DATA EXTRACT:
-----

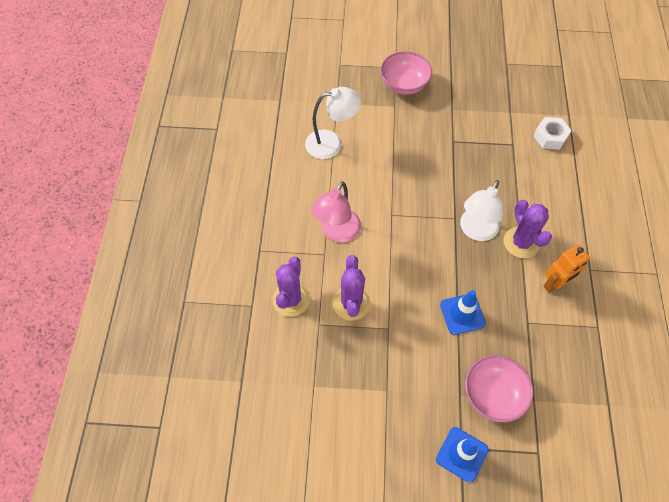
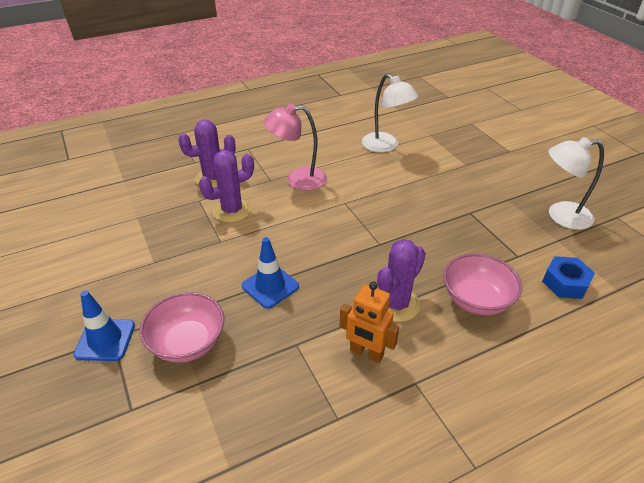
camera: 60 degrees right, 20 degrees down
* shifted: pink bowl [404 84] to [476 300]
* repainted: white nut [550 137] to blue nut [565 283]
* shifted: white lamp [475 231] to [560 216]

-----

WORK TASK:
Exactly as written, give again every line from the one containing "nut [565 283]" through the last line of the material above, and no other lines.

RESPONSE AREA:
* repainted: white nut [550 137] to blue nut [565 283]
* shifted: white lamp [475 231] to [560 216]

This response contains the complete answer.